───── PROVIDED MATERIAL

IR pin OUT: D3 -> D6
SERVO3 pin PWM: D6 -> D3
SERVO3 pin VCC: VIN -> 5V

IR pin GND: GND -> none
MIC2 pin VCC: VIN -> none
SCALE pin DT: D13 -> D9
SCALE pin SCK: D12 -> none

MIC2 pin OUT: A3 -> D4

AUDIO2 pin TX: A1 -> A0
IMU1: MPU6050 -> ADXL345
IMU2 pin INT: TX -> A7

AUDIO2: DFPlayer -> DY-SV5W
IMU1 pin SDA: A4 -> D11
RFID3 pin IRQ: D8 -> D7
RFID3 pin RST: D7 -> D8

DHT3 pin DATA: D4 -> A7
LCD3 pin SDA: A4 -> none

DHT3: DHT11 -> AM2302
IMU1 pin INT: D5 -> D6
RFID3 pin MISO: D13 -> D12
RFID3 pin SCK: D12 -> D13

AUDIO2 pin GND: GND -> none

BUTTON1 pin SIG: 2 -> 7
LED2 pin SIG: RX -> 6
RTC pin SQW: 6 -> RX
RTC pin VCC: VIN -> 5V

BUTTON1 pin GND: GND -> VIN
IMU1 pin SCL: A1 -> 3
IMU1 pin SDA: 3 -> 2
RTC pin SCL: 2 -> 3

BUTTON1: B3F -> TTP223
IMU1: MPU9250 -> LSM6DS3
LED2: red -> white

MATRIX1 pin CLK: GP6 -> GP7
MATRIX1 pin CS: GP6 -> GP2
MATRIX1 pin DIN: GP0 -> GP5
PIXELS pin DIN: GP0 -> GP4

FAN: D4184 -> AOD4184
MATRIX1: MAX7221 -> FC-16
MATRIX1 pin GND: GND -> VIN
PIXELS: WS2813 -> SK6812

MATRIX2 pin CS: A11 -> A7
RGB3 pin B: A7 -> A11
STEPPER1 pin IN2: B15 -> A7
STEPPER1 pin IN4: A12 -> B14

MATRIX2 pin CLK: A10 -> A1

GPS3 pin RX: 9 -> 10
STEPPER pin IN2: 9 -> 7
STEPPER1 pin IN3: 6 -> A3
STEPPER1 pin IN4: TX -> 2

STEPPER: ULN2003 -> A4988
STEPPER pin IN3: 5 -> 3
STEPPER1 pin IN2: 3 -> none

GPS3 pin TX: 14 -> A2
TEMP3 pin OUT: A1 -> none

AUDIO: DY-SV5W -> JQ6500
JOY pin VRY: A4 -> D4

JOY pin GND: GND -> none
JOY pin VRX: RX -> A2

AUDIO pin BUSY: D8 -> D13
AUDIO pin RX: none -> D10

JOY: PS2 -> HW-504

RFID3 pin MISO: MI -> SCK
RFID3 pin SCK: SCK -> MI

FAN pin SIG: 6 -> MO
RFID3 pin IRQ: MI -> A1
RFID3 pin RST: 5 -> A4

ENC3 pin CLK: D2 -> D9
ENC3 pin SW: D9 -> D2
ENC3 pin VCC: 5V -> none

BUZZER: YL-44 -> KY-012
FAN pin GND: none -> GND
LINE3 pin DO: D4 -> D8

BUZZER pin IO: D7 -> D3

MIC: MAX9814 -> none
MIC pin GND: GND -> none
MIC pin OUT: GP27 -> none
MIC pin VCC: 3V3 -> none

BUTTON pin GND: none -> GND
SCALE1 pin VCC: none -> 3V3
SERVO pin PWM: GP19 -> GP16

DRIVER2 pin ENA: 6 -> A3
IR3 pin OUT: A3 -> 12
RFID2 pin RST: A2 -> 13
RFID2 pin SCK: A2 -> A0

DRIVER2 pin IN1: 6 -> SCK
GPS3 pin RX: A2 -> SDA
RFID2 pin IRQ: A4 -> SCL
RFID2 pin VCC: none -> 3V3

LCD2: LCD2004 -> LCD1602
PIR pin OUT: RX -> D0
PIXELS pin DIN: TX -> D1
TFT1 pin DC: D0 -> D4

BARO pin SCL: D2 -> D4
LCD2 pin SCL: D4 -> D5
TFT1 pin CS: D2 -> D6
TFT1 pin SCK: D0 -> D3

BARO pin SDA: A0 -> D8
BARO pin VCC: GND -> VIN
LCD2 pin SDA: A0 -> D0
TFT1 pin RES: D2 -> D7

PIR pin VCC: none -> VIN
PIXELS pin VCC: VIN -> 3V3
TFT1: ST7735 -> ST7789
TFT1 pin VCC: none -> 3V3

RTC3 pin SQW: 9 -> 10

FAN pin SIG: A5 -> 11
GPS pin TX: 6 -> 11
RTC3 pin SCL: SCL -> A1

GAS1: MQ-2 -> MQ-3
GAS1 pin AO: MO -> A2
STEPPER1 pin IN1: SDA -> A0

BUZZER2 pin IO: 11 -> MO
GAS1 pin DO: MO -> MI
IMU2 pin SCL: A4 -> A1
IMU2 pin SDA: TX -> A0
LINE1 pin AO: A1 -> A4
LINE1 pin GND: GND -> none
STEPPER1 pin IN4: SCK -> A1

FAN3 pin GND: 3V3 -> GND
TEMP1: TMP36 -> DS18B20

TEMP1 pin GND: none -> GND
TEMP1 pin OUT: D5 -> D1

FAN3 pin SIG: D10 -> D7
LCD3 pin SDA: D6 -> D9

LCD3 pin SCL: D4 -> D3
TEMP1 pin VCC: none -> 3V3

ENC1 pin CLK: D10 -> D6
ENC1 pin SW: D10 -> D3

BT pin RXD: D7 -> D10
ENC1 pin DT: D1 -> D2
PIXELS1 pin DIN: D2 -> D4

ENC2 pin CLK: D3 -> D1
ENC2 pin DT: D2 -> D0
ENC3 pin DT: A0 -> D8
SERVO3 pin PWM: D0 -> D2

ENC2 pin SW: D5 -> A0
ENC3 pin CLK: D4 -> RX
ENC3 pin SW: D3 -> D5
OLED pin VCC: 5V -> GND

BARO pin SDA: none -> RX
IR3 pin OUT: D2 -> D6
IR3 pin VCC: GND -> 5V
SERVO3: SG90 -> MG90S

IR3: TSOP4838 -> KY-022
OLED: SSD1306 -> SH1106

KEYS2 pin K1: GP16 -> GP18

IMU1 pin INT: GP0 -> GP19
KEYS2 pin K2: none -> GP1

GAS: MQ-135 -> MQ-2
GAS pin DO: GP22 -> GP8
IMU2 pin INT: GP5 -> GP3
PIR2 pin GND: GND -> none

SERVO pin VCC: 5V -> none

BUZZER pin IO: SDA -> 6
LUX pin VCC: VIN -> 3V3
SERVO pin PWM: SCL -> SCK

──────────

▶ **WHAT IS EXPECTED**: The records above must be retyped in full, exactly.

▶ **SOLUTION FOR THIS EXERCISE**:
IR pin OUT: D3 -> D6
SERVO3 pin PWM: D6 -> D3
SERVO3 pin VCC: VIN -> 5V

IR pin GND: GND -> none
MIC2 pin VCC: VIN -> none
SCALE pin DT: D13 -> D9
SCALE pin SCK: D12 -> none

MIC2 pin OUT: A3 -> D4

AUDIO2 pin TX: A1 -> A0
IMU1: MPU6050 -> ADXL345
IMU2 pin INT: TX -> A7

AUDIO2: DFPlayer -> DY-SV5W
IMU1 pin SDA: A4 -> D11
RFID3 pin IRQ: D8 -> D7
RFID3 pin RST: D7 -> D8

DHT3 pin DATA: D4 -> A7
LCD3 pin SDA: A4 -> none

DHT3: DHT11 -> AM2302
IMU1 pin INT: D5 -> D6
RFID3 pin MISO: D13 -> D12
RFID3 pin SCK: D12 -> D13

AUDIO2 pin GND: GND -> none

BUTTON1 pin SIG: 2 -> 7
LED2 pin SIG: RX -> 6
RTC pin SQW: 6 -> RX
RTC pin VCC: VIN -> 5V

BUTTON1 pin GND: GND -> VIN
IMU1 pin SCL: A1 -> 3
IMU1 pin SDA: 3 -> 2
RTC pin SCL: 2 -> 3

BUTTON1: B3F -> TTP223
IMU1: MPU9250 -> LSM6DS3
LED2: red -> white

MATRIX1 pin CLK: GP6 -> GP7
MATRIX1 pin CS: GP6 -> GP2
MATRIX1 pin DIN: GP0 -> GP5
PIXELS pin DIN: GP0 -> GP4

FAN: D4184 -> AOD4184
MATRIX1: MAX7221 -> FC-16
MATRIX1 pin GND: GND -> VIN
PIXELS: WS2813 -> SK6812

MATRIX2 pin CS: A11 -> A7
RGB3 pin B: A7 -> A11
STEPPER1 pin IN2: B15 -> A7
STEPPER1 pin IN4: A12 -> B14

MATRIX2 pin CLK: A10 -> A1

GPS3 pin RX: 9 -> 10
STEPPER pin IN2: 9 -> 7
STEPPER1 pin IN3: 6 -> A3
STEPPER1 pin IN4: TX -> 2

STEPPER: ULN2003 -> A4988
STEPPER pin IN3: 5 -> 3
STEPPER1 pin IN2: 3 -> none

GPS3 pin TX: 14 -> A2
TEMP3 pin OUT: A1 -> none

AUDIO: DY-SV5W -> JQ6500
JOY pin VRY: A4 -> D4

JOY pin GND: GND -> none
JOY pin VRX: RX -> A2

AUDIO pin BUSY: D8 -> D13
AUDIO pin RX: none -> D10

JOY: PS2 -> HW-504

RFID3 pin MISO: MI -> SCK
RFID3 pin SCK: SCK -> MI

FAN pin SIG: 6 -> MO
RFID3 pin IRQ: MI -> A1
RFID3 pin RST: 5 -> A4

ENC3 pin CLK: D2 -> D9
ENC3 pin SW: D9 -> D2
ENC3 pin VCC: 5V -> none

BUZZER: YL-44 -> KY-012
FAN pin GND: none -> GND
LINE3 pin DO: D4 -> D8

BUZZER pin IO: D7 -> D3

MIC: MAX9814 -> none
MIC pin GND: GND -> none
MIC pin OUT: GP27 -> none
MIC pin VCC: 3V3 -> none

BUTTON pin GND: none -> GND
SCALE1 pin VCC: none -> 3V3
SERVO pin PWM: GP19 -> GP16

DRIVER2 pin ENA: 6 -> A3
IR3 pin OUT: A3 -> 12
RFID2 pin RST: A2 -> 13
RFID2 pin SCK: A2 -> A0

DRIVER2 pin IN1: 6 -> SCK
GPS3 pin RX: A2 -> SDA
RFID2 pin IRQ: A4 -> SCL
RFID2 pin VCC: none -> 3V3

LCD2: LCD2004 -> LCD1602
PIR pin OUT: RX -> D0
PIXELS pin DIN: TX -> D1
TFT1 pin DC: D0 -> D4

BARO pin SCL: D2 -> D4
LCD2 pin SCL: D4 -> D5
TFT1 pin CS: D2 -> D6
TFT1 pin SCK: D0 -> D3

BARO pin SDA: A0 -> D8
BARO pin VCC: GND -> VIN
LCD2 pin SDA: A0 -> D0
TFT1 pin RES: D2 -> D7

PIR pin VCC: none -> VIN
PIXELS pin VCC: VIN -> 3V3
TFT1: ST7735 -> ST7789
TFT1 pin VCC: none -> 3V3

RTC3 pin SQW: 9 -> 10

FAN pin SIG: A5 -> 11
GPS pin TX: 6 -> 11
RTC3 pin SCL: SCL -> A1

GAS1: MQ-2 -> MQ-3
GAS1 pin AO: MO -> A2
STEPPER1 pin IN1: SDA -> A0

BUZZER2 pin IO: 11 -> MO
GAS1 pin DO: MO -> MI
IMU2 pin SCL: A4 -> A1
IMU2 pin SDA: TX -> A0
LINE1 pin AO: A1 -> A4
LINE1 pin GND: GND -> none
STEPPER1 pin IN4: SCK -> A1

FAN3 pin GND: 3V3 -> GND
TEMP1: TMP36 -> DS18B20

TEMP1 pin GND: none -> GND
TEMP1 pin OUT: D5 -> D1

FAN3 pin SIG: D10 -> D7
LCD3 pin SDA: D6 -> D9

LCD3 pin SCL: D4 -> D3
TEMP1 pin VCC: none -> 3V3

ENC1 pin CLK: D10 -> D6
ENC1 pin SW: D10 -> D3

BT pin RXD: D7 -> D10
ENC1 pin DT: D1 -> D2
PIXELS1 pin DIN: D2 -> D4

ENC2 pin CLK: D3 -> D1
ENC2 pin DT: D2 -> D0
ENC3 pin DT: A0 -> D8
SERVO3 pin PWM: D0 -> D2

ENC2 pin SW: D5 -> A0
ENC3 pin CLK: D4 -> RX
ENC3 pin SW: D3 -> D5
OLED pin VCC: 5V -> GND

BARO pin SDA: none -> RX
IR3 pin OUT: D2 -> D6
IR3 pin VCC: GND -> 5V
SERVO3: SG90 -> MG90S

IR3: TSOP4838 -> KY-022
OLED: SSD1306 -> SH1106

KEYS2 pin K1: GP16 -> GP18

IMU1 pin INT: GP0 -> GP19
KEYS2 pin K2: none -> GP1

GAS: MQ-135 -> MQ-2
GAS pin DO: GP22 -> GP8
IMU2 pin INT: GP5 -> GP3
PIR2 pin GND: GND -> none

SERVO pin VCC: 5V -> none

BUZZER pin IO: SDA -> 6
LUX pin VCC: VIN -> 3V3
SERVO pin PWM: SCL -> SCK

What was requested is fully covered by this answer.